### Work to complete
Starting at the line that contains "J102 pin 2: ISO_C -> ISO_E", return every line through the end of the data exactly, without pictures.

[Data entries]

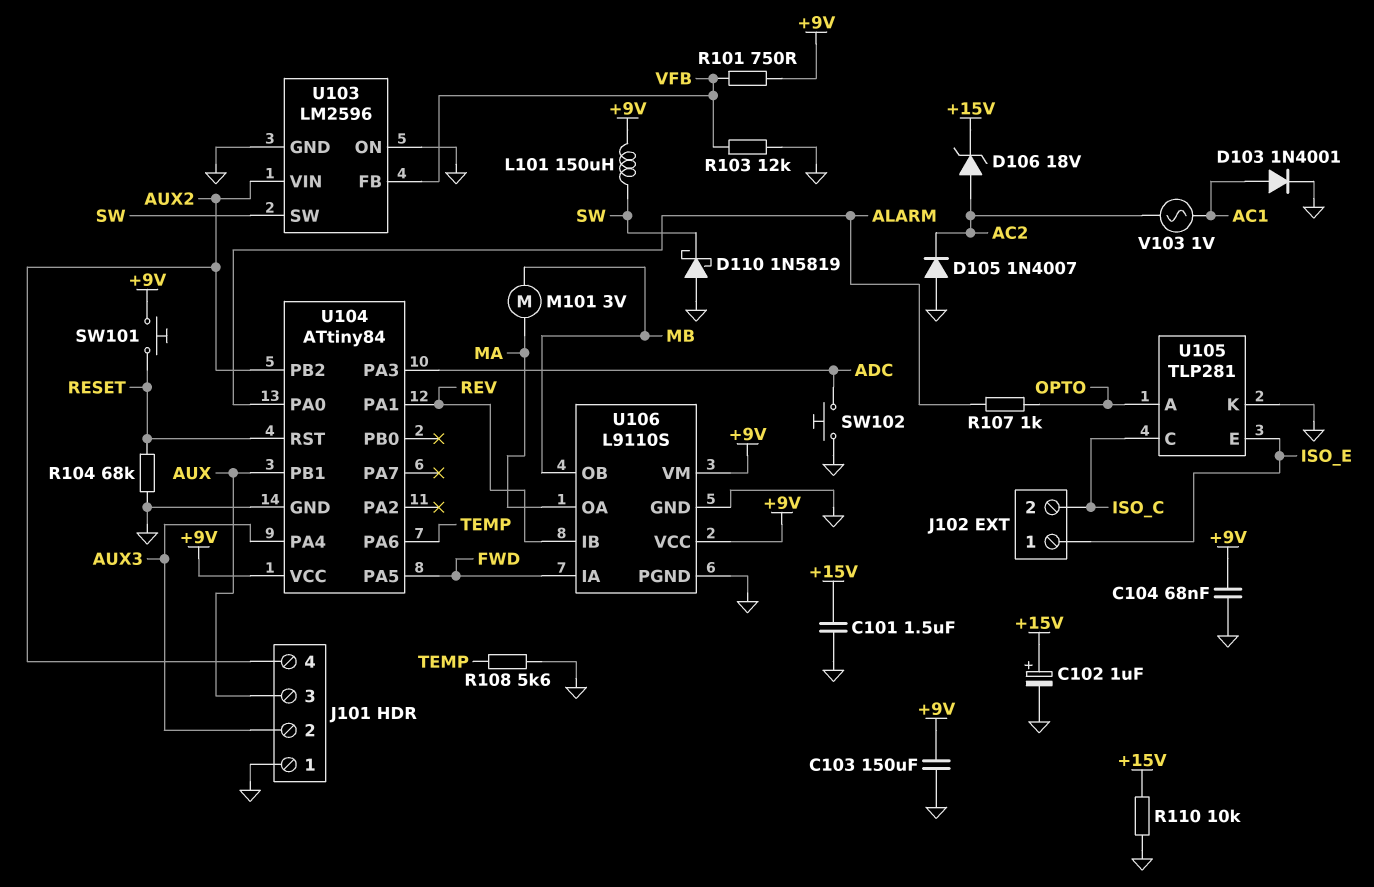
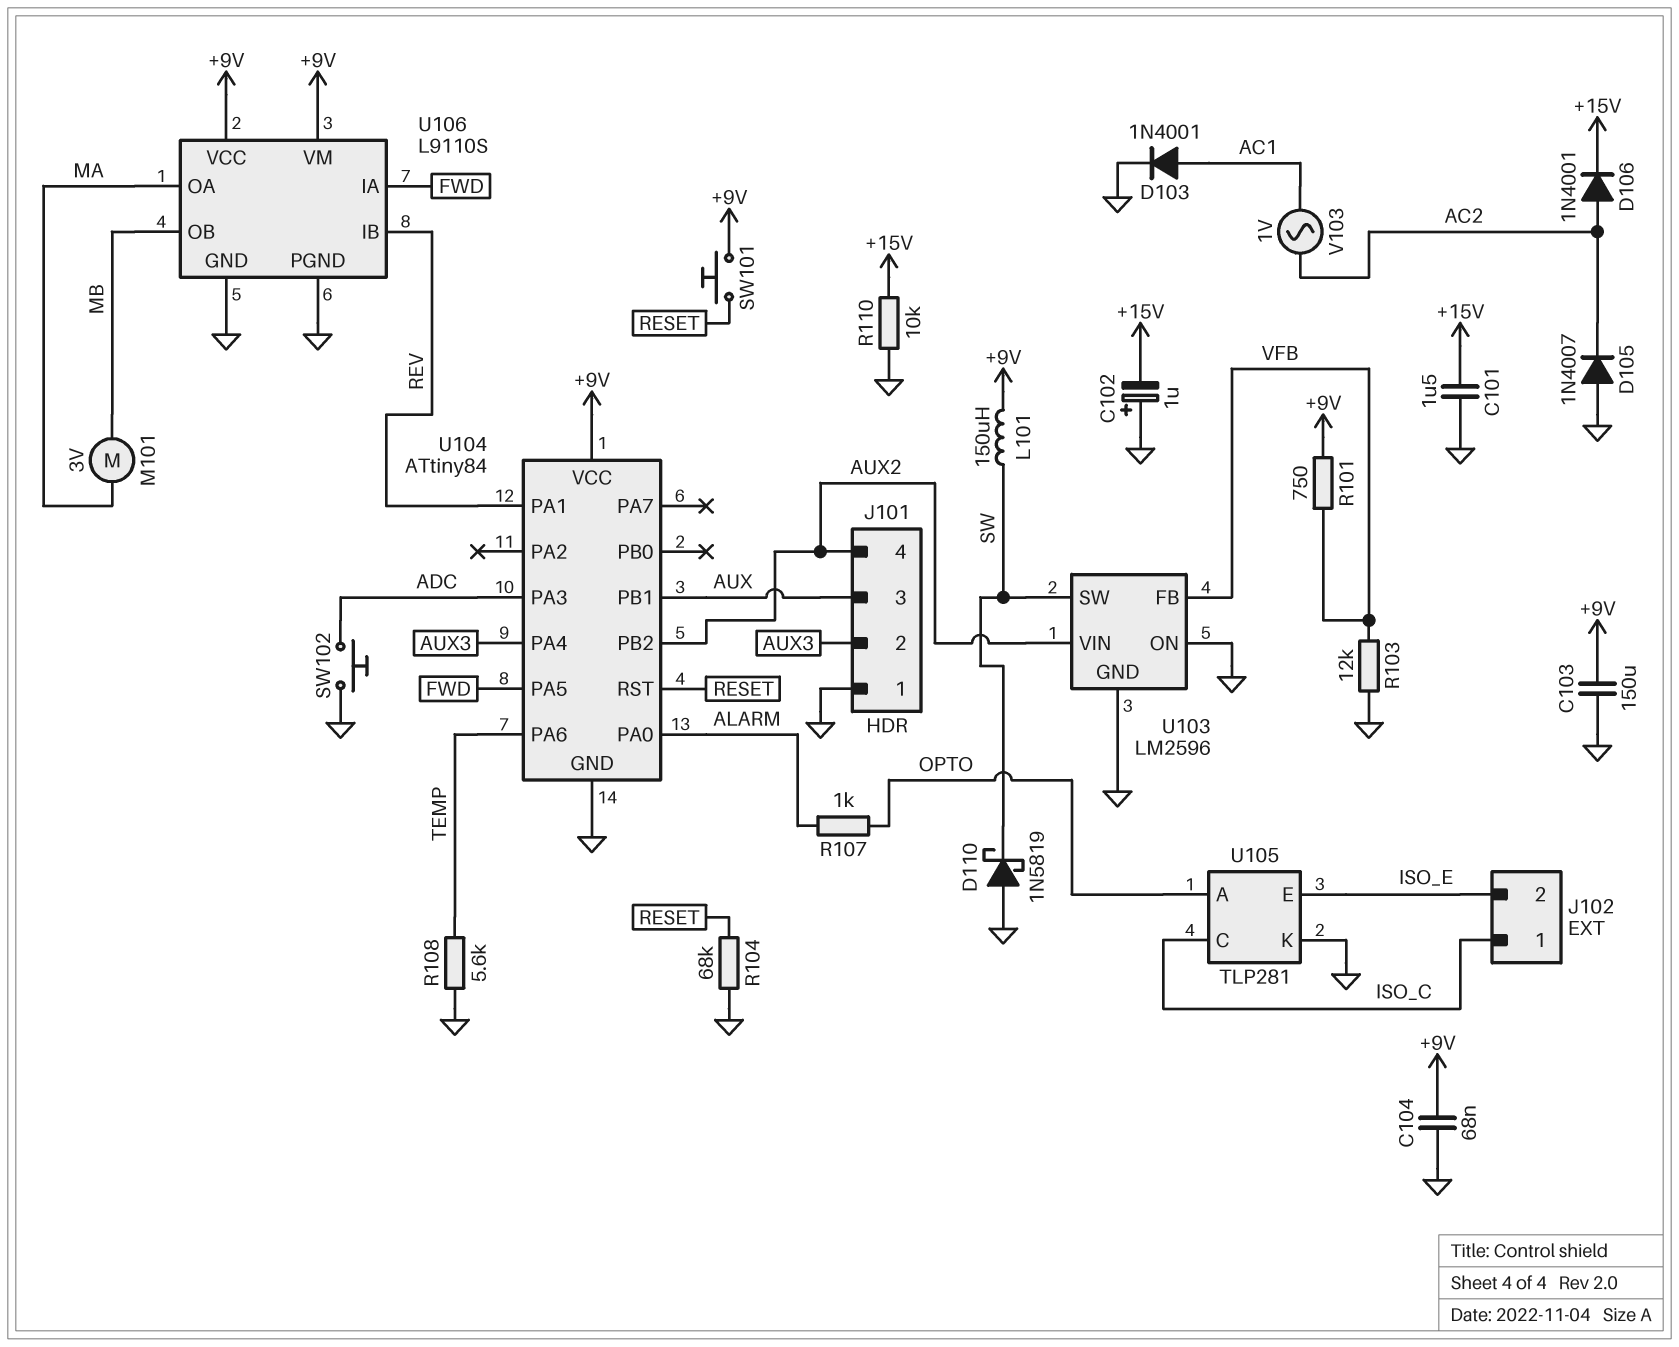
C102: 1uF (plus +15V, minus GND) -> 1uF (plus GND, minus +15V)
D106: zener 18V (A AC2, K +15V) -> diode 1N4001 (A AC2, K +15V)
J102 pin 1: ISO_E -> ISO_C
J102 pin 2: ISO_C -> ISO_E

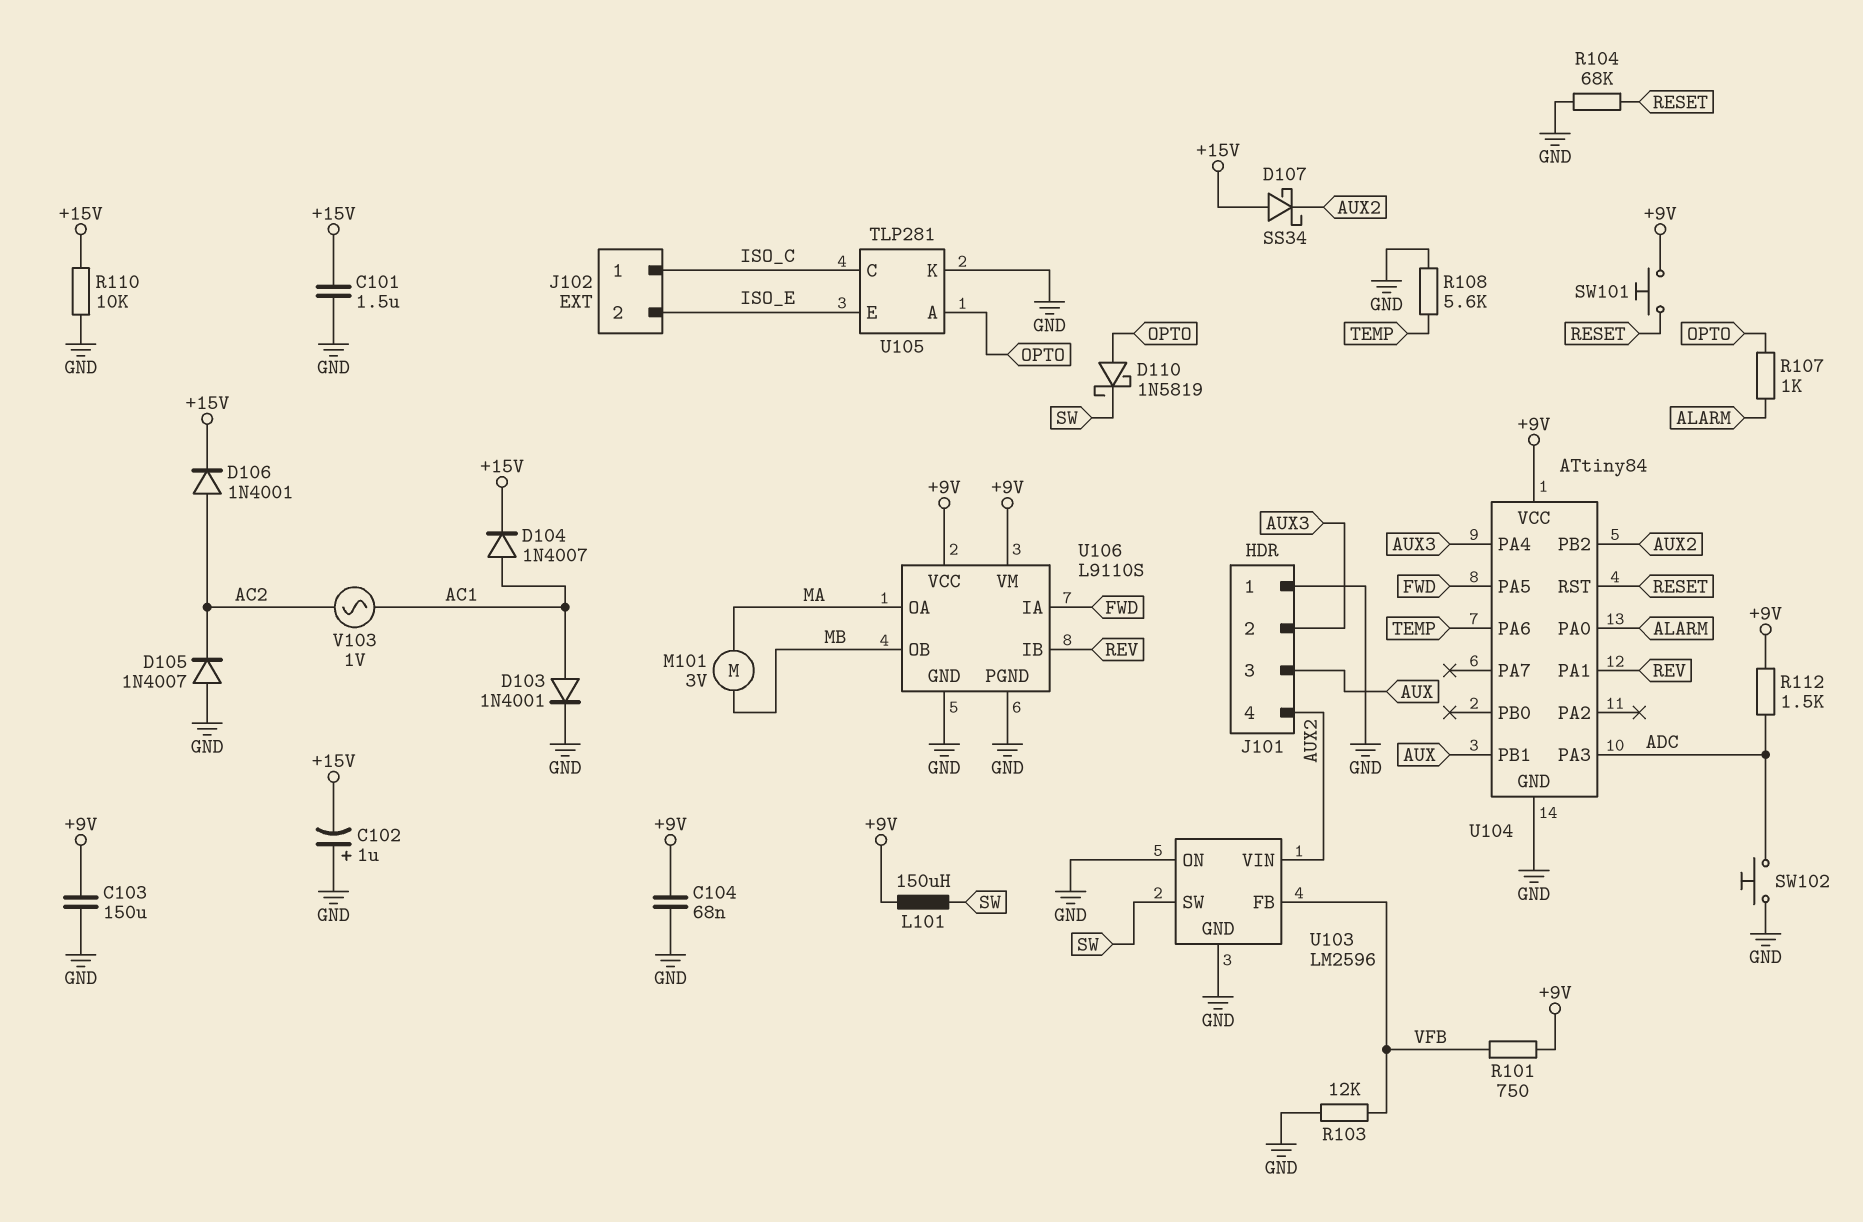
D104: none -> diode 1N4007 (A AC1, K +15V)
D107: none -> schottky SS34 (A +15V, K AUX2)
D110: schottky 1N5819 (A GND, K SW) -> schottky 1N5819 (A OPTO, K SW)
R112: none -> 1.5k (+9V, ADC)

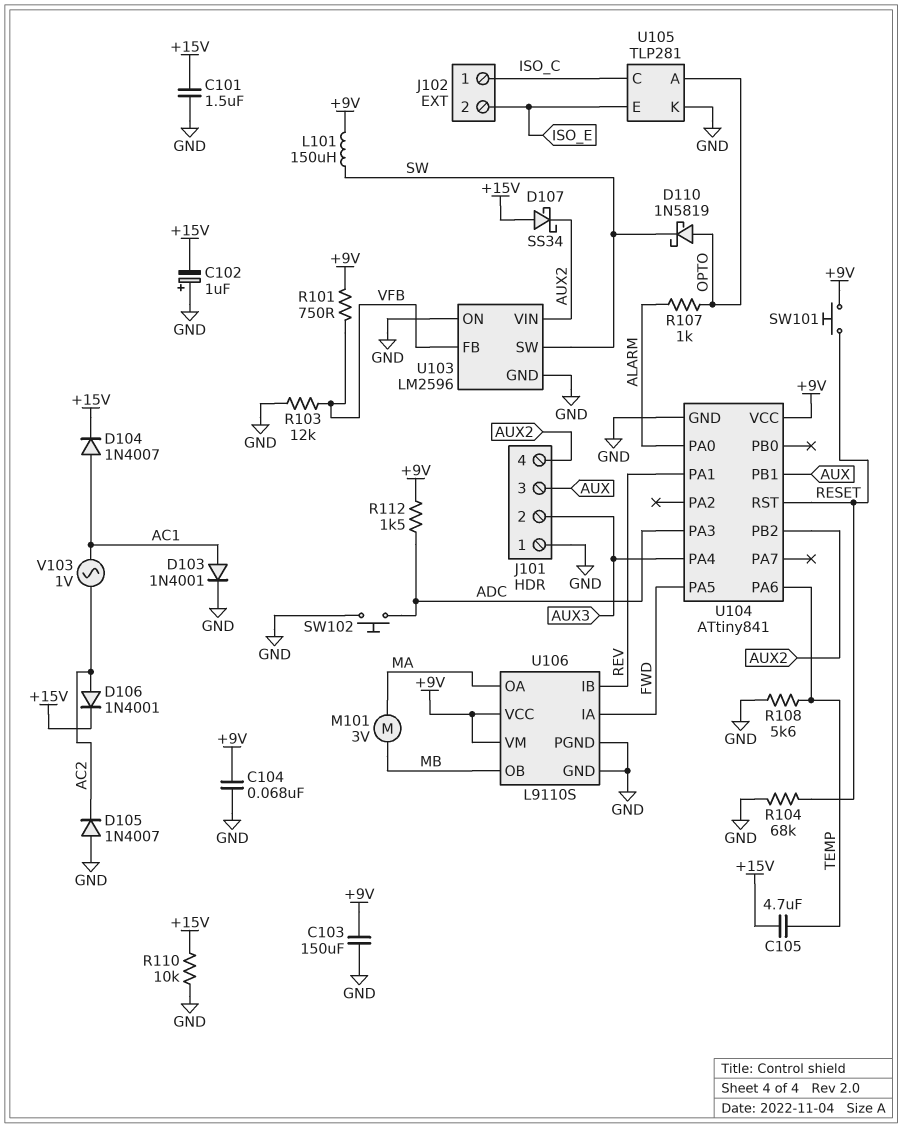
C105: none -> 4.7uF (+15V, TEMP)
U104: ATtiny84 -> ATtiny841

### Solution to this task
J102 pin 2: ISO_C -> ISO_E

D104: none -> diode 1N4007 (A AC1, K +15V)
D107: none -> schottky SS34 (A +15V, K AUX2)
D110: schottky 1N5819 (A GND, K SW) -> schottky 1N5819 (A OPTO, K SW)
R112: none -> 1.5k (+9V, ADC)

C105: none -> 4.7uF (+15V, TEMP)
U104: ATtiny84 -> ATtiny841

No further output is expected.